[Content revision data]
◇ ◇ ◇ ◇

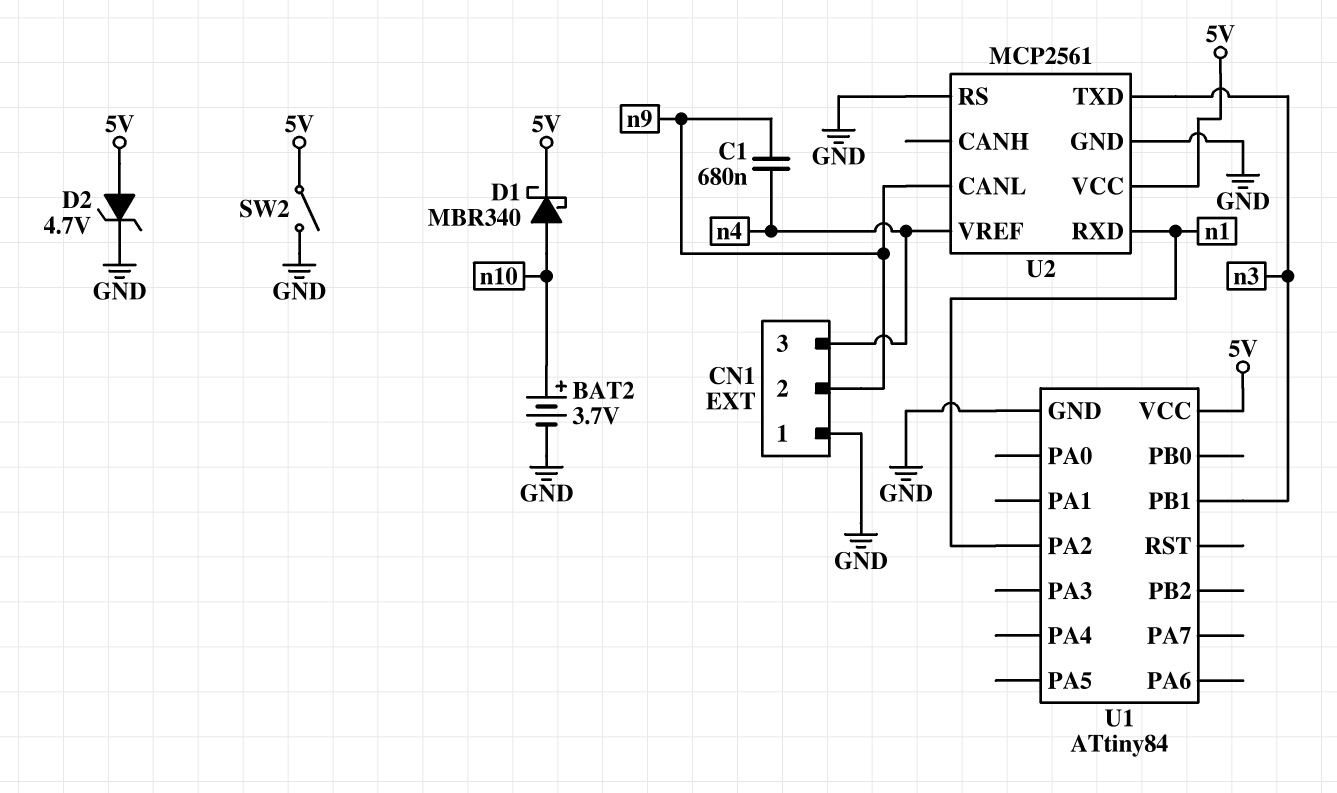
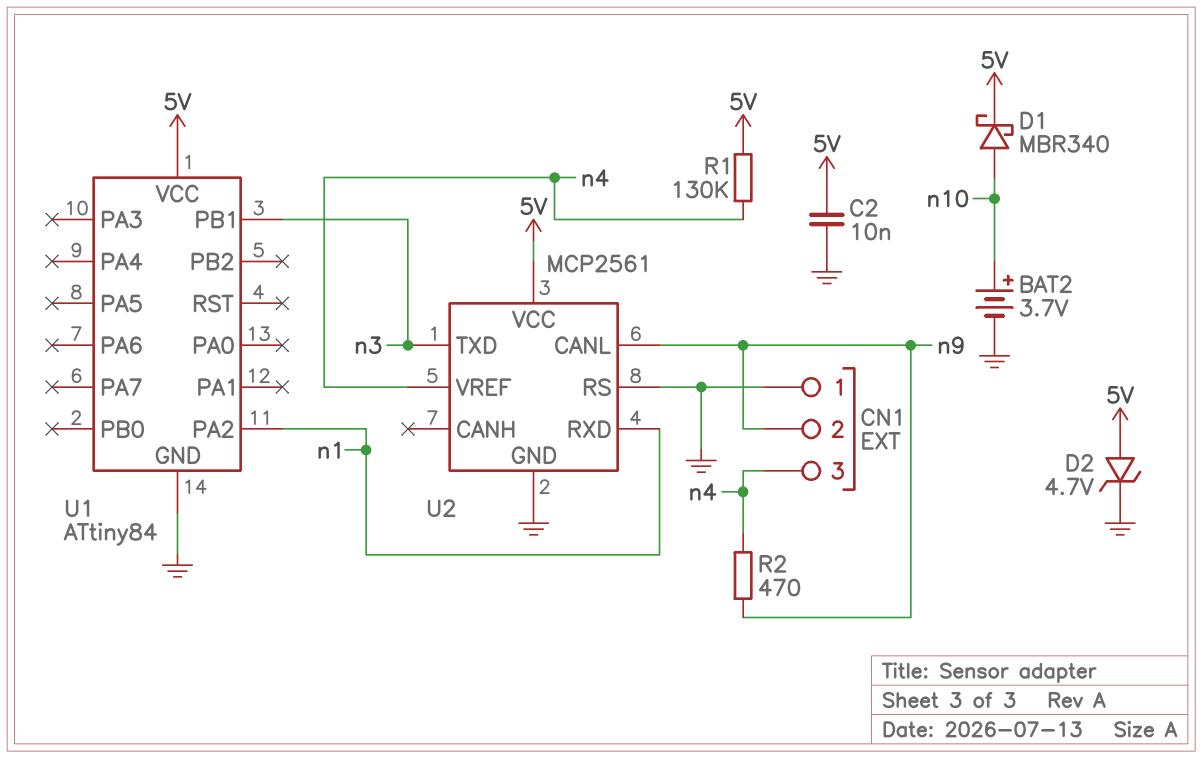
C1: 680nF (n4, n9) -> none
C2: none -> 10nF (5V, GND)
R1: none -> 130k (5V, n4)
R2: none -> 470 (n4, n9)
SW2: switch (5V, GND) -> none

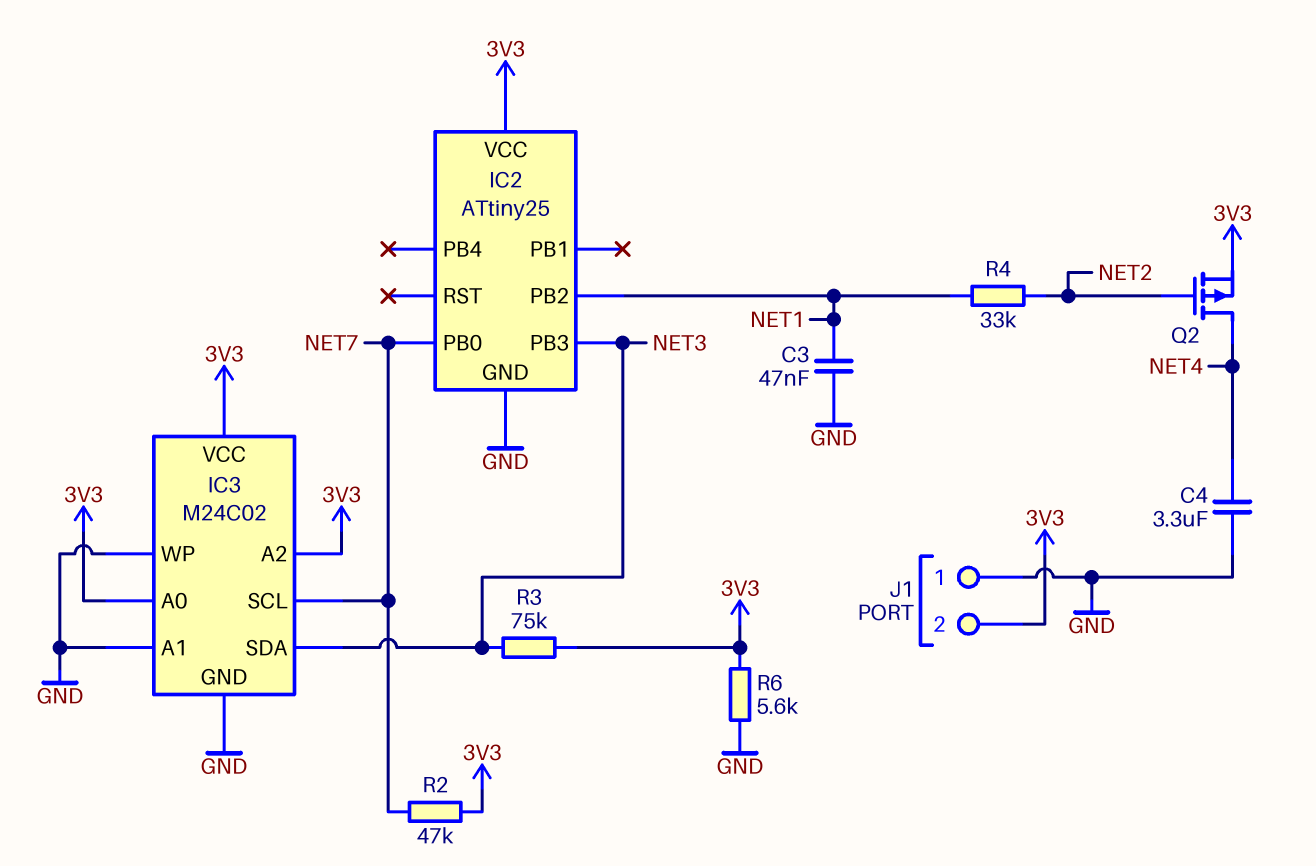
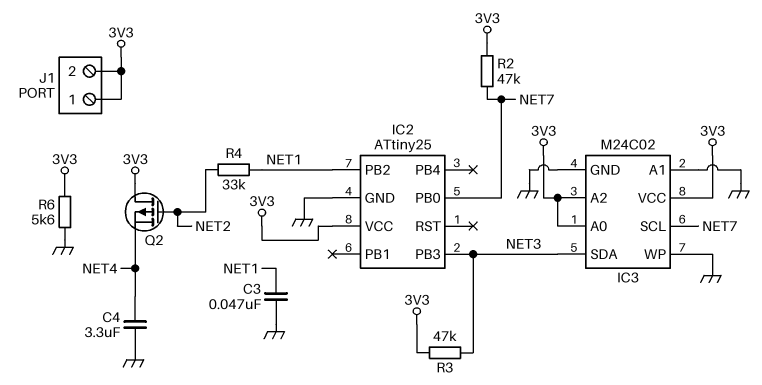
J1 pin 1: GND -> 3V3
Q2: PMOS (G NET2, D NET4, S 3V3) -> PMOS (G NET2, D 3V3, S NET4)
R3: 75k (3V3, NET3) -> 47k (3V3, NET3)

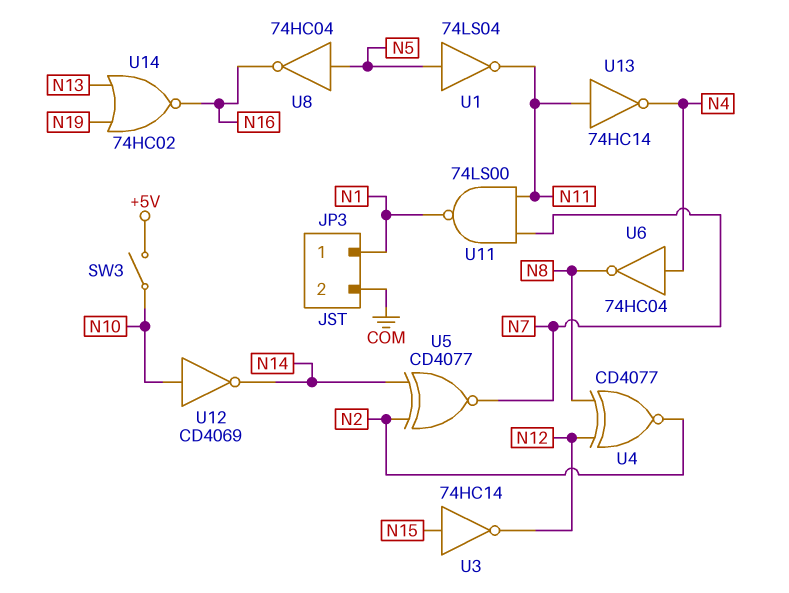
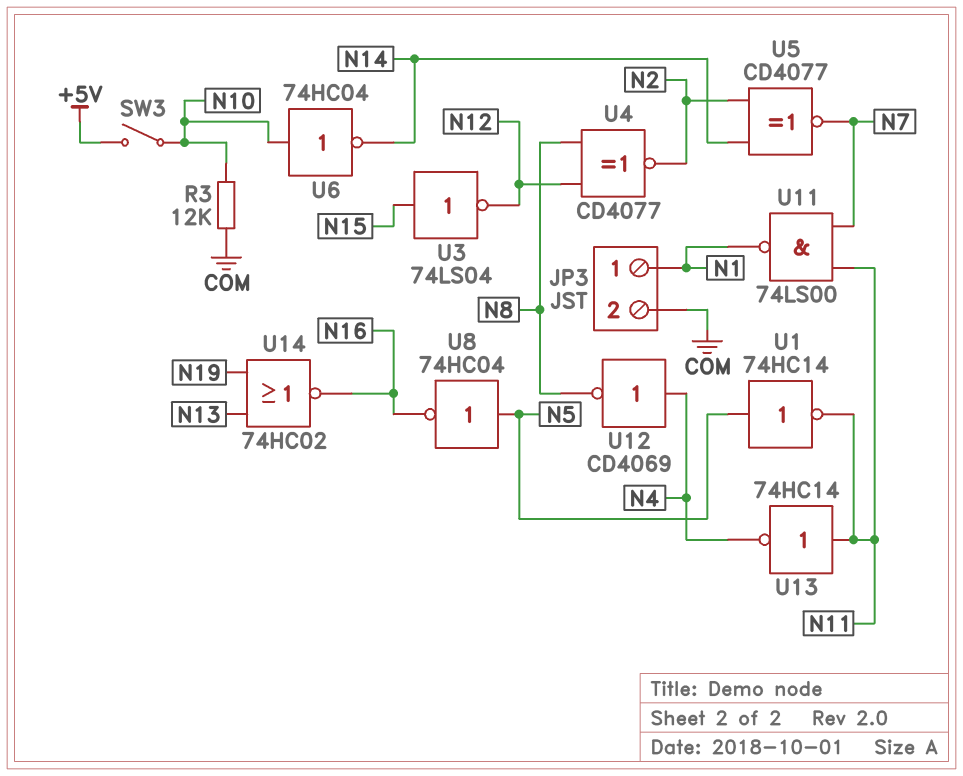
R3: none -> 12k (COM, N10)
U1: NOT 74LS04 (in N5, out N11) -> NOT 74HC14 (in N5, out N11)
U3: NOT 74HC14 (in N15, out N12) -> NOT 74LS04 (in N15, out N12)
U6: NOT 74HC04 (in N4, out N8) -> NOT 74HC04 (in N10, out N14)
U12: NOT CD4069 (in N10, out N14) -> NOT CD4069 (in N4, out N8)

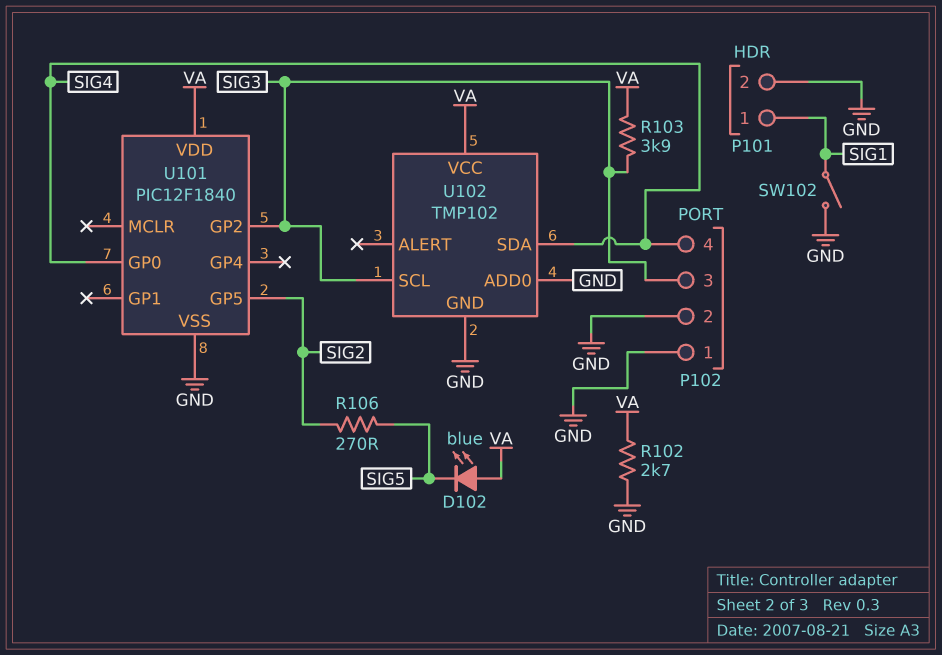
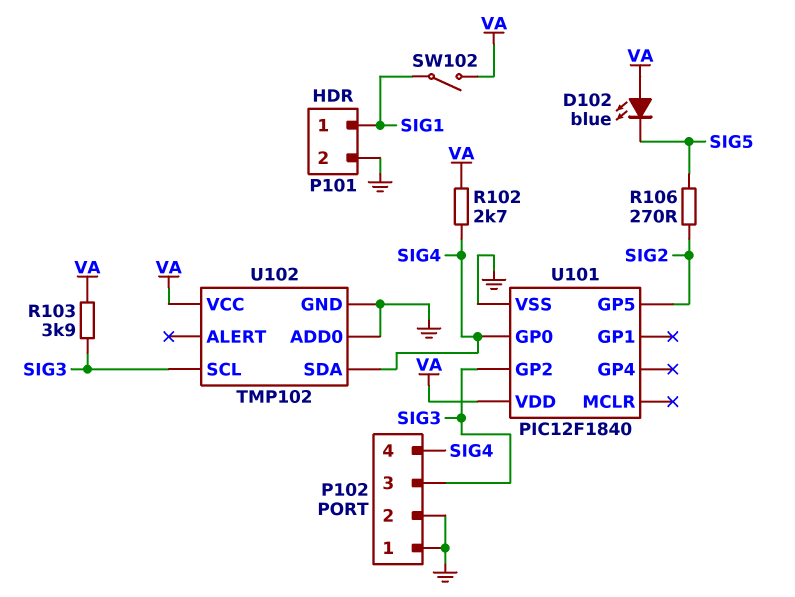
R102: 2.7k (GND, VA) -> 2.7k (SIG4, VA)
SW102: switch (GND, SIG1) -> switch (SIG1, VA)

◇ ◇ ◇ ◇

### EXERCISE REQUIREMENTS
Return the entries verbatim, pictures excluded.

### TASK SOLUTION
C1: 680nF (n4, n9) -> none
C2: none -> 10nF (5V, GND)
R1: none -> 130k (5V, n4)
R2: none -> 470 (n4, n9)
SW2: switch (5V, GND) -> none

J1 pin 1: GND -> 3V3
Q2: PMOS (G NET2, D NET4, S 3V3) -> PMOS (G NET2, D 3V3, S NET4)
R3: 75k (3V3, NET3) -> 47k (3V3, NET3)

R3: none -> 12k (COM, N10)
U1: NOT 74LS04 (in N5, out N11) -> NOT 74HC14 (in N5, out N11)
U3: NOT 74HC14 (in N15, out N12) -> NOT 74LS04 (in N15, out N12)
U6: NOT 74HC04 (in N4, out N8) -> NOT 74HC04 (in N10, out N14)
U12: NOT CD4069 (in N10, out N14) -> NOT CD4069 (in N4, out N8)

R102: 2.7k (GND, VA) -> 2.7k (SIG4, VA)
SW102: switch (GND, SIG1) -> switch (SIG1, VA)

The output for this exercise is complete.